** What the task requires **
Please transcribe the listing below in full and word for word, without its pictures.
<<<<
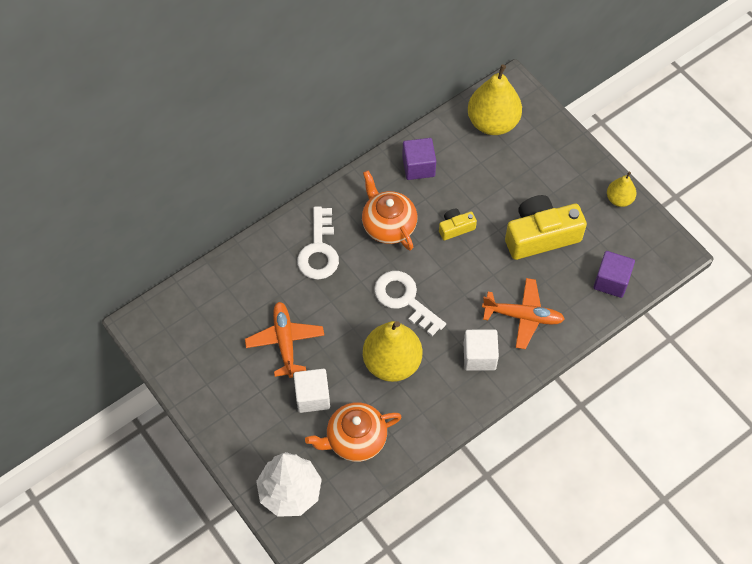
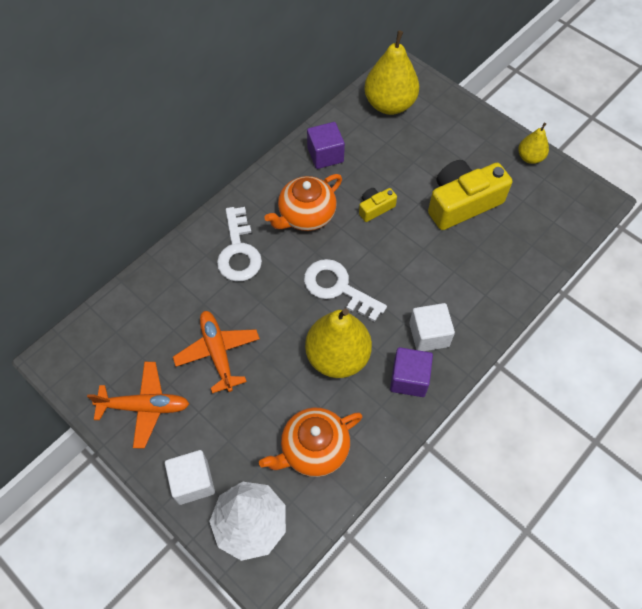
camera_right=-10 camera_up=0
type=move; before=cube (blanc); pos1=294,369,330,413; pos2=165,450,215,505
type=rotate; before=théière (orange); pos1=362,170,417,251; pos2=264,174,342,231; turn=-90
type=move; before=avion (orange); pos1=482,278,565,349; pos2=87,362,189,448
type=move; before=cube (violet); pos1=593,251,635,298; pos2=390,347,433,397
>>>>
** Output of the task **
camera_right=-10 camera_up=0
type=move; before=cube (blanc); pos1=294,369,330,413; pos2=165,450,215,505
type=rotate; before=théière (orange); pos1=362,170,417,251; pos2=264,174,342,231; turn=-90
type=move; before=avion (orange); pos1=482,278,565,349; pos2=87,362,189,448
type=move; before=cube (violet); pos1=593,251,635,298; pos2=390,347,433,397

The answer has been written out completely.